--- LISTED ENTRIES Enclosed Below ---

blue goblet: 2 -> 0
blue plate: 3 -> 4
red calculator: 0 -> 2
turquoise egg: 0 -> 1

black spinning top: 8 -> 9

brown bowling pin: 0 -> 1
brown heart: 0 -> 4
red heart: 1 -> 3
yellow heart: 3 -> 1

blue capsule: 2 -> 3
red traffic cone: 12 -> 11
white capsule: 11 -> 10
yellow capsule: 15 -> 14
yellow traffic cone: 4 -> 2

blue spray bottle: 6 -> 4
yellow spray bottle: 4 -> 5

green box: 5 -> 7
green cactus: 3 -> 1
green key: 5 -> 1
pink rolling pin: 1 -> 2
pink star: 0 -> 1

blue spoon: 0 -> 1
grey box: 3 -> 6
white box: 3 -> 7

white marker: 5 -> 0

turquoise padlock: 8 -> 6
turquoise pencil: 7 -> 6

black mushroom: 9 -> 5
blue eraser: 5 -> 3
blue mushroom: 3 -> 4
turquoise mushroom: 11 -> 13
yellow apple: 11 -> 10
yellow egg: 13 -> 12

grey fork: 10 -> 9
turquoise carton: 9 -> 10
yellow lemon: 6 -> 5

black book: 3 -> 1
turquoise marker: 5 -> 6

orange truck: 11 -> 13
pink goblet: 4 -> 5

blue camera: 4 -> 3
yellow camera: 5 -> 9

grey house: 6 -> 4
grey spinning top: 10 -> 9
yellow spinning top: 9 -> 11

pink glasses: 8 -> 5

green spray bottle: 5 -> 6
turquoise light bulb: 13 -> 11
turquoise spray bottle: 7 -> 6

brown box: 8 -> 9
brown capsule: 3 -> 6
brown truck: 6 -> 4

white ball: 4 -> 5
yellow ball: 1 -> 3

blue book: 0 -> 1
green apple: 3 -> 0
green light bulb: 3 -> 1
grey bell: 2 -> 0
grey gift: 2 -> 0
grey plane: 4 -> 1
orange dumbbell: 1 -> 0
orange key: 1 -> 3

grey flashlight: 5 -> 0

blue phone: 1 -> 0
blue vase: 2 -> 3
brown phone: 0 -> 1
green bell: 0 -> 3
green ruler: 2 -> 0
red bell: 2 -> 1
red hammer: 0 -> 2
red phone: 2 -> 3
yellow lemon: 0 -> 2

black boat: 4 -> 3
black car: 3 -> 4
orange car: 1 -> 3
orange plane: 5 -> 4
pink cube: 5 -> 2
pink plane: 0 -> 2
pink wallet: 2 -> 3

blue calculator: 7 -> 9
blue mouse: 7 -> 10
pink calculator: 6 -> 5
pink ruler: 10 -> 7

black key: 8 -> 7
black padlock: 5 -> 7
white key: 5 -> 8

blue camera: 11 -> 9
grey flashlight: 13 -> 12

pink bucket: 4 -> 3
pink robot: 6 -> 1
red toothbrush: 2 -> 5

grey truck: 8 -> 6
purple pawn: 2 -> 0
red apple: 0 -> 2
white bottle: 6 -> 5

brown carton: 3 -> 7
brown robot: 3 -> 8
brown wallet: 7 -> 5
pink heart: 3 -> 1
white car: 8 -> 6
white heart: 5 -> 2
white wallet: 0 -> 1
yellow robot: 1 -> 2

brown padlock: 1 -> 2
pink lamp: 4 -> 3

--- End of Enclosed LISTED ENTRIES ---

*INSTRUCTIONS TO FOLLOW:*
The records are to be repeated in full, exactly as they stand.

*RESULT OF THIS EXERCISE:*
blue goblet: 2 -> 0
blue plate: 3 -> 4
red calculator: 0 -> 2
turquoise egg: 0 -> 1

black spinning top: 8 -> 9

brown bowling pin: 0 -> 1
brown heart: 0 -> 4
red heart: 1 -> 3
yellow heart: 3 -> 1

blue capsule: 2 -> 3
red traffic cone: 12 -> 11
white capsule: 11 -> 10
yellow capsule: 15 -> 14
yellow traffic cone: 4 -> 2

blue spray bottle: 6 -> 4
yellow spray bottle: 4 -> 5

green box: 5 -> 7
green cactus: 3 -> 1
green key: 5 -> 1
pink rolling pin: 1 -> 2
pink star: 0 -> 1

blue spoon: 0 -> 1
grey box: 3 -> 6
white box: 3 -> 7

white marker: 5 -> 0

turquoise padlock: 8 -> 6
turquoise pencil: 7 -> 6

black mushroom: 9 -> 5
blue eraser: 5 -> 3
blue mushroom: 3 -> 4
turquoise mushroom: 11 -> 13
yellow apple: 11 -> 10
yellow egg: 13 -> 12

grey fork: 10 -> 9
turquoise carton: 9 -> 10
yellow lemon: 6 -> 5

black book: 3 -> 1
turquoise marker: 5 -> 6

orange truck: 11 -> 13
pink goblet: 4 -> 5

blue camera: 4 -> 3
yellow camera: 5 -> 9

grey house: 6 -> 4
grey spinning top: 10 -> 9
yellow spinning top: 9 -> 11

pink glasses: 8 -> 5

green spray bottle: 5 -> 6
turquoise light bulb: 13 -> 11
turquoise spray bottle: 7 -> 6

brown box: 8 -> 9
brown capsule: 3 -> 6
brown truck: 6 -> 4

white ball: 4 -> 5
yellow ball: 1 -> 3

blue book: 0 -> 1
green apple: 3 -> 0
green light bulb: 3 -> 1
grey bell: 2 -> 0
grey gift: 2 -> 0
grey plane: 4 -> 1
orange dumbbell: 1 -> 0
orange key: 1 -> 3

grey flashlight: 5 -> 0

blue phone: 1 -> 0
blue vase: 2 -> 3
brown phone: 0 -> 1
green bell: 0 -> 3
green ruler: 2 -> 0
red bell: 2 -> 1
red hammer: 0 -> 2
red phone: 2 -> 3
yellow lemon: 0 -> 2

black boat: 4 -> 3
black car: 3 -> 4
orange car: 1 -> 3
orange plane: 5 -> 4
pink cube: 5 -> 2
pink plane: 0 -> 2
pink wallet: 2 -> 3

blue calculator: 7 -> 9
blue mouse: 7 -> 10
pink calculator: 6 -> 5
pink ruler: 10 -> 7

black key: 8 -> 7
black padlock: 5 -> 7
white key: 5 -> 8

blue camera: 11 -> 9
grey flashlight: 13 -> 12

pink bucket: 4 -> 3
pink robot: 6 -> 1
red toothbrush: 2 -> 5

grey truck: 8 -> 6
purple pawn: 2 -> 0
red apple: 0 -> 2
white bottle: 6 -> 5

brown carton: 3 -> 7
brown robot: 3 -> 8
brown wallet: 7 -> 5
pink heart: 3 -> 1
white car: 8 -> 6
white heart: 5 -> 2
white wallet: 0 -> 1
yellow robot: 1 -> 2

brown padlock: 1 -> 2
pink lamp: 4 -> 3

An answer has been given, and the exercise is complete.